DATASET CONTENT section start
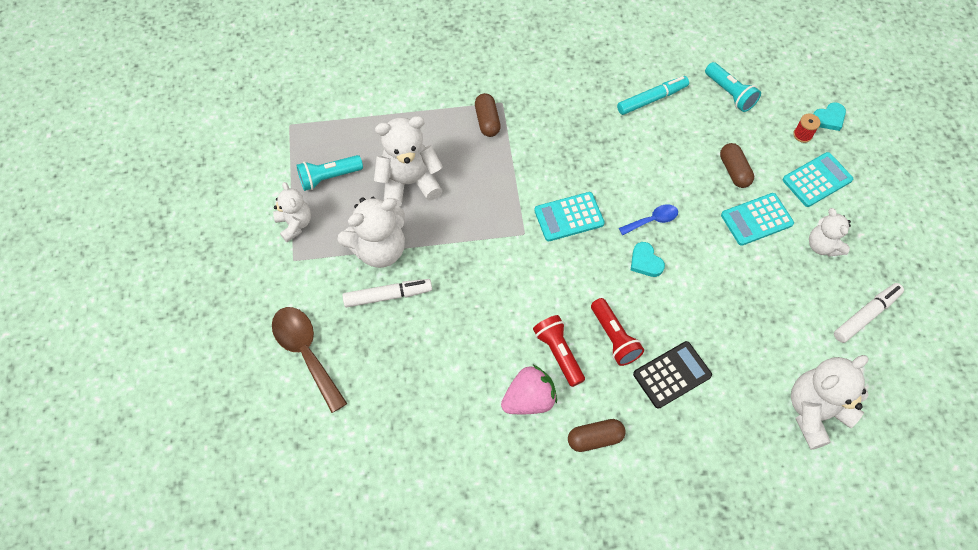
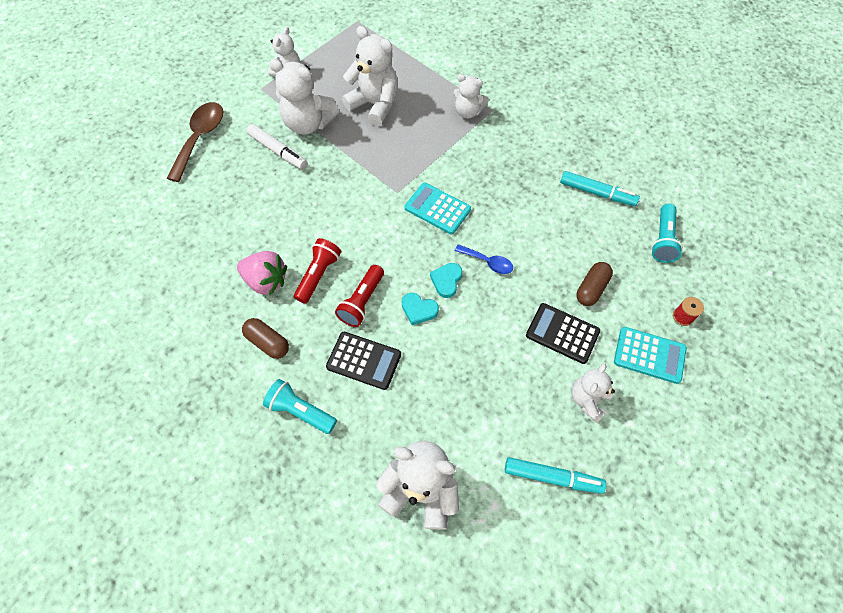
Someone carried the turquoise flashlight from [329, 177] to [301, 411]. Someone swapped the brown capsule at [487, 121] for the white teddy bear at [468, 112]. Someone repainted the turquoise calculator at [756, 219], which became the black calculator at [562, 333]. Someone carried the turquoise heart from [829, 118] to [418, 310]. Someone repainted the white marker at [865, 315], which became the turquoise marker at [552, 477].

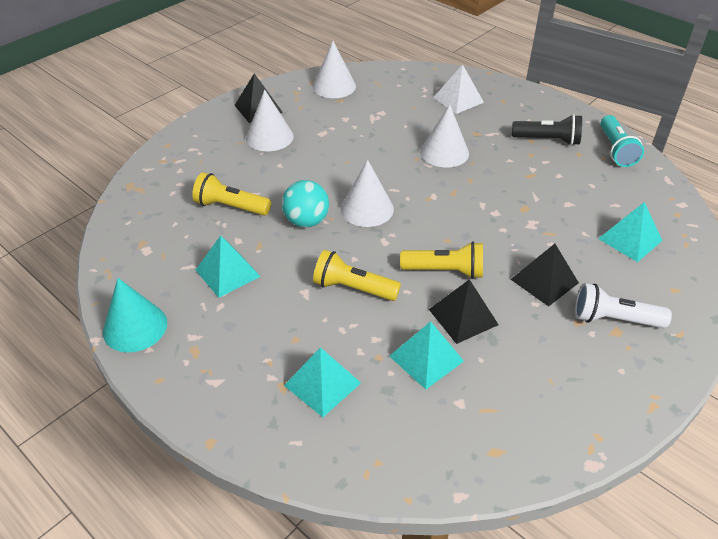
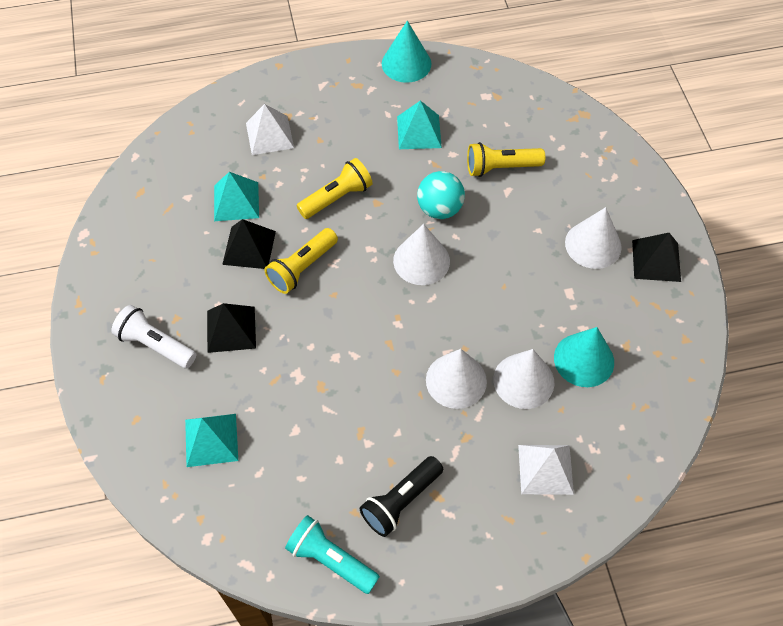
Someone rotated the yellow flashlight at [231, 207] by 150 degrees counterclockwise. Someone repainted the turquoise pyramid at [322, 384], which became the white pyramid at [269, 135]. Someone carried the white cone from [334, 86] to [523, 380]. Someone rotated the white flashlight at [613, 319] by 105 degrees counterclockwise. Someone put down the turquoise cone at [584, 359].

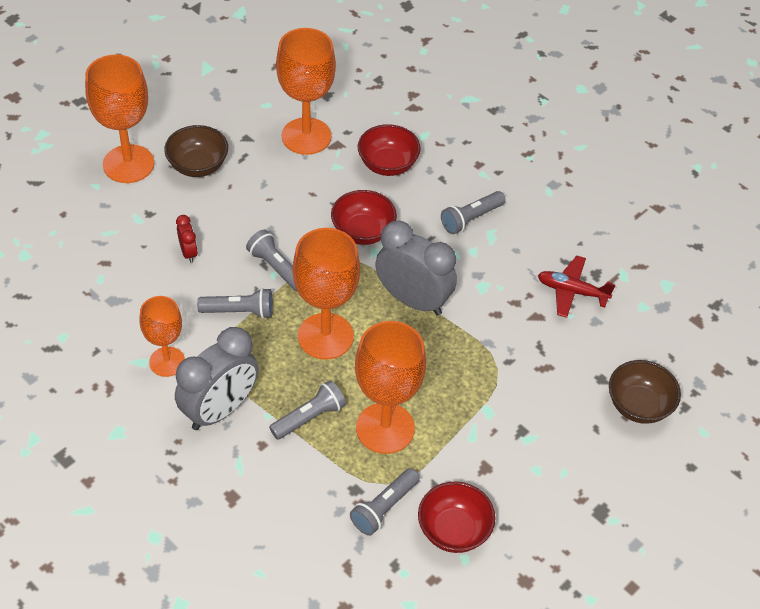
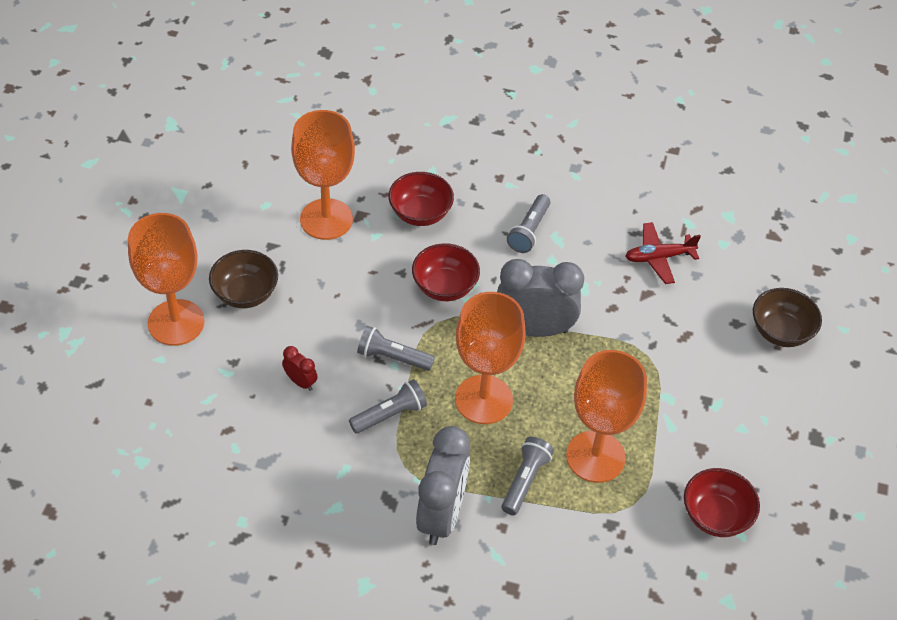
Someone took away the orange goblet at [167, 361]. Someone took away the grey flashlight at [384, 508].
DATASET CONTENT section end
Transcribe all lines above exactly, skipping pictures.

Someone carried the turquoise flashlight from [329, 177] to [301, 411]. Someone swapped the brown capsule at [487, 121] for the white teddy bear at [468, 112]. Someone repainted the turquoise calculator at [756, 219], which became the black calculator at [562, 333]. Someone carried the turquoise heart from [829, 118] to [418, 310]. Someone repainted the white marker at [865, 315], which became the turquoise marker at [552, 477].

Someone rotated the yellow flashlight at [231, 207] by 150 degrees counterclockwise. Someone repainted the turquoise pyramid at [322, 384], which became the white pyramid at [269, 135]. Someone carried the white cone from [334, 86] to [523, 380]. Someone rotated the white flashlight at [613, 319] by 105 degrees counterclockwise. Someone put down the turquoise cone at [584, 359].

Someone took away the orange goblet at [167, 361]. Someone took away the grey flashlight at [384, 508].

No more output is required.